**Exercise**
Only lines with the word "none" belong in the answer; copy them from the records below.

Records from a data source
· · · ·
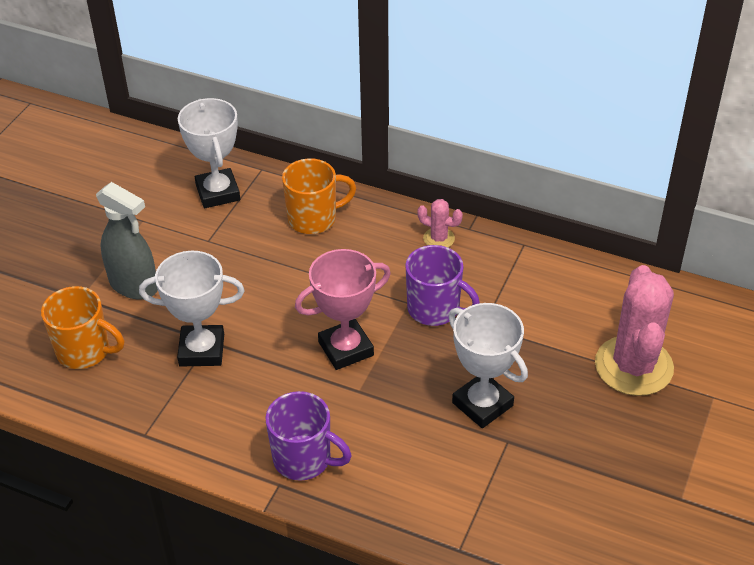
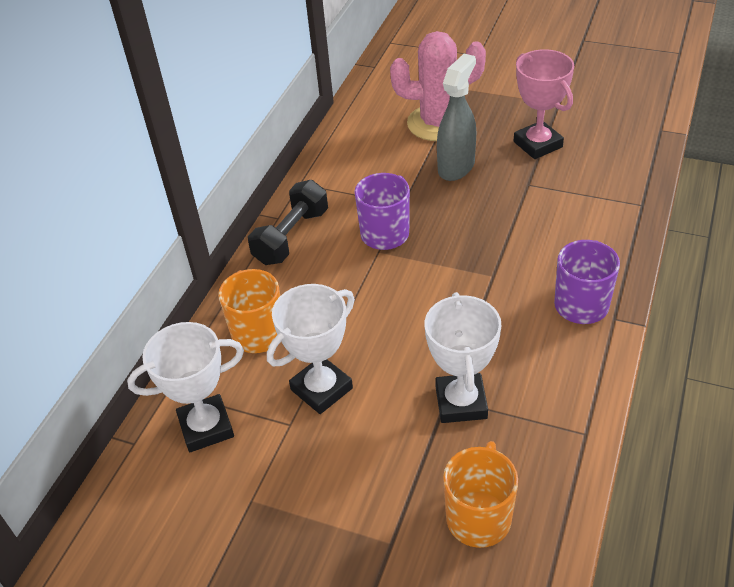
camera: 90 degrees left, 0 degrees up
(134, 285) = (367, 486): grey spray bottle -> grey spray bottle (456, 167)
(346, 349) = (443, 289): pink trophy -> pink trophy (537, 144)
(439, 238) = (291, 237): pink cactus -> black dumbbell
(482, 404) = (493, 199): white trophy -> white trophy (321, 389)

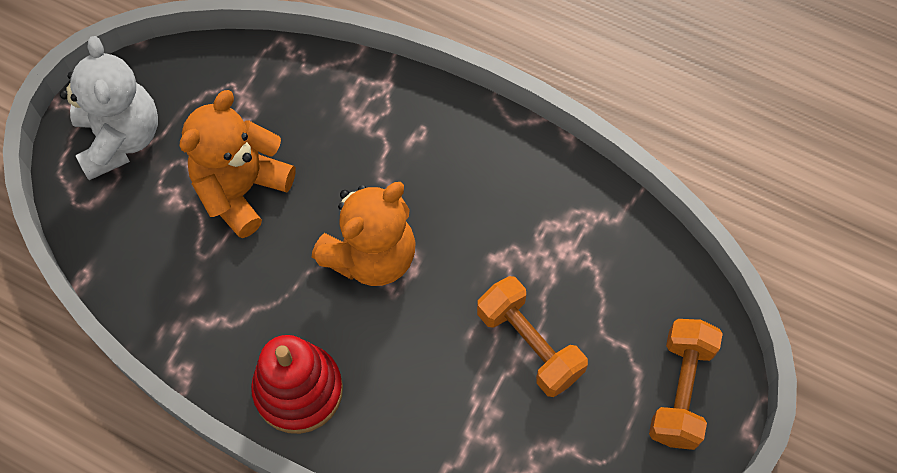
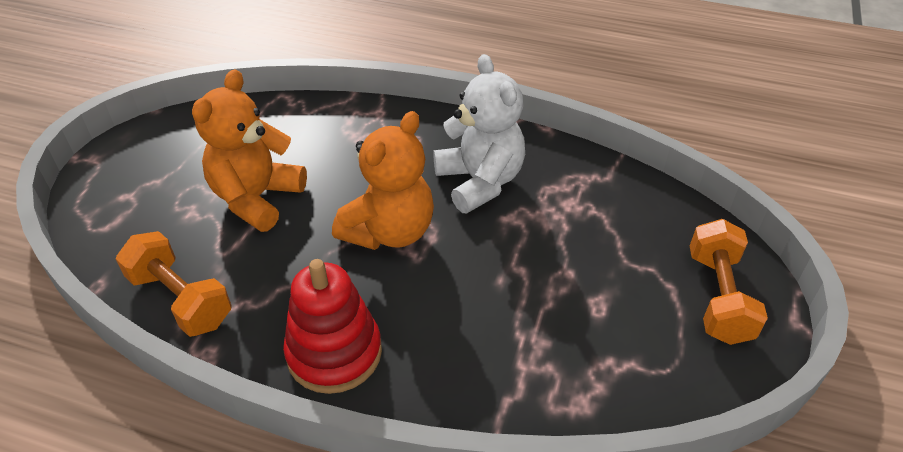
camera: 10 degrees left, 20 degrees down
(120, 139) = (137, 176): white teddy bear -> white teddy bear (480, 182)
(529, 344) = (560, 280): orange dumbbell -> orange dumbbell (181, 299)

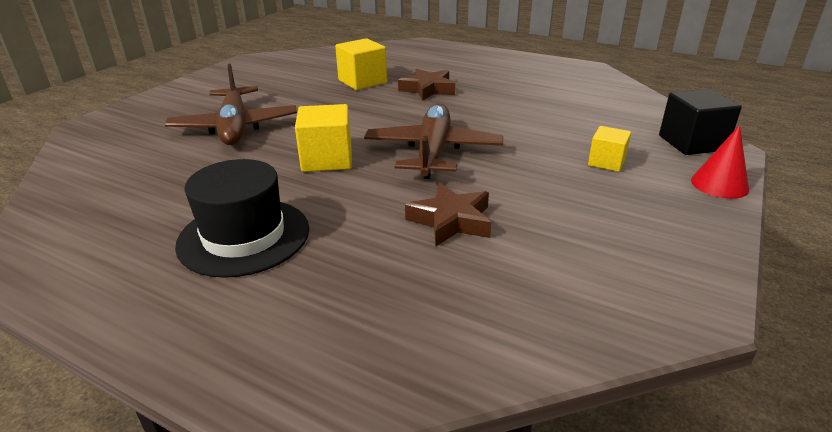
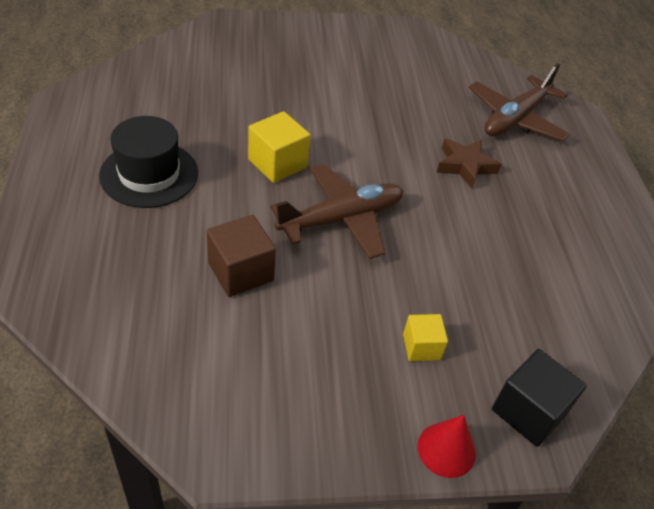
camera: 50 degrees right, 15 degrees up
(235, 127) = (285, 89): brown plane -> brown plane (515, 119)
(362, 81) = (439, 116): yellow cube -> none
(451, 221) = (241, 272): brown star -> brown cube

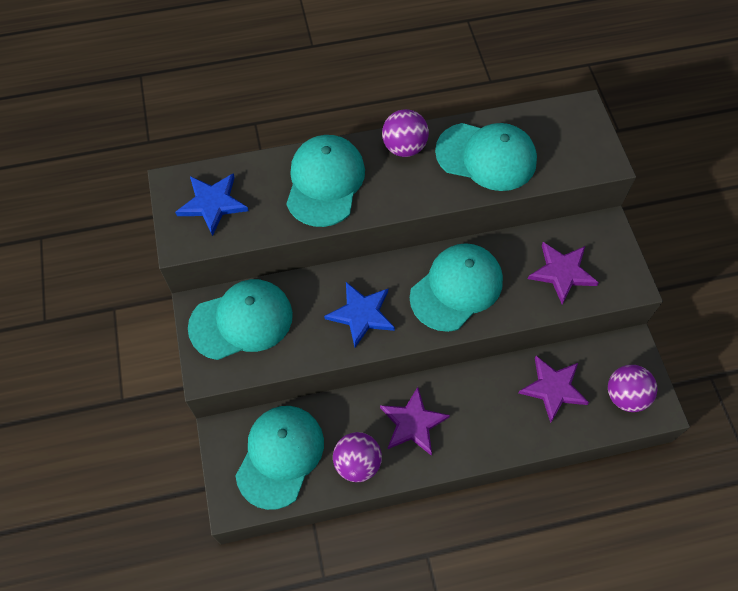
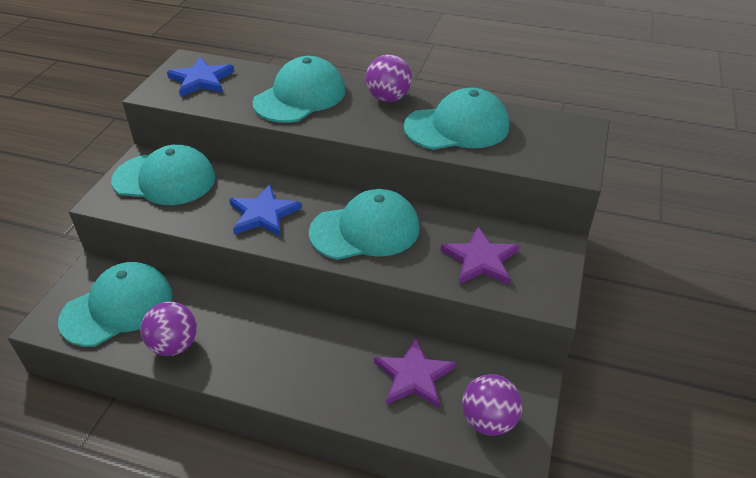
camera: 30 degrees right, 20 degrees down
(413, 423) = (252, 338): purple star -> none
(486, 156) = (457, 127): turquoise cap -> turquoise cap turned 60 degrees counterclockwise

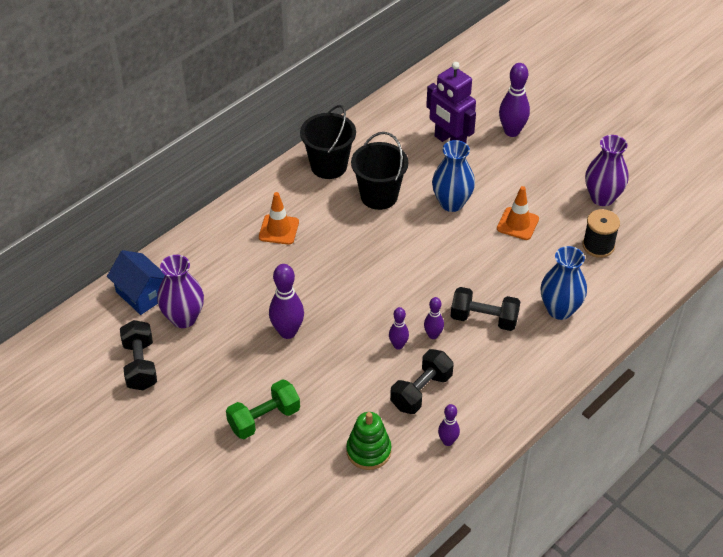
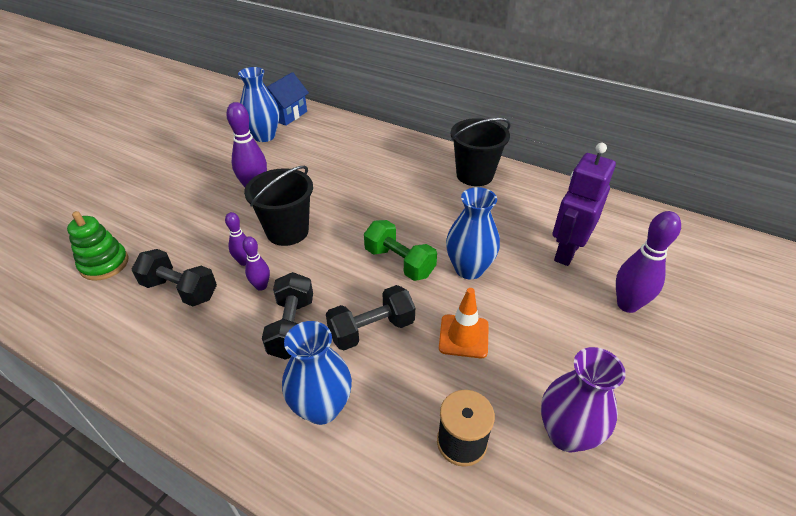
camera: 75 degrees right, 5 degrees down
(140, 365) = (214, 127): black dumbbell -> black dumbbell (371, 330)
(184, 318) = (264, 136): purple vase -> blue vase
(264, 419) = (153, 194): green dumbbell -> green dumbbell (399, 262)
(279, 229) = (378, 162): orange traffic cone -> none
(379, 196) = (451, 213): black bucket -> black bucket (287, 231)
(447, 441) = (106, 324): purple bowling pin -> none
· · · ·
**Problem solution**
(362, 81) = (439, 116): yellow cube -> none
(413, 423) = (252, 338): purple star -> none
(279, 229) = (378, 162): orange traffic cone -> none
(447, 441) = (106, 324): purple bowling pin -> none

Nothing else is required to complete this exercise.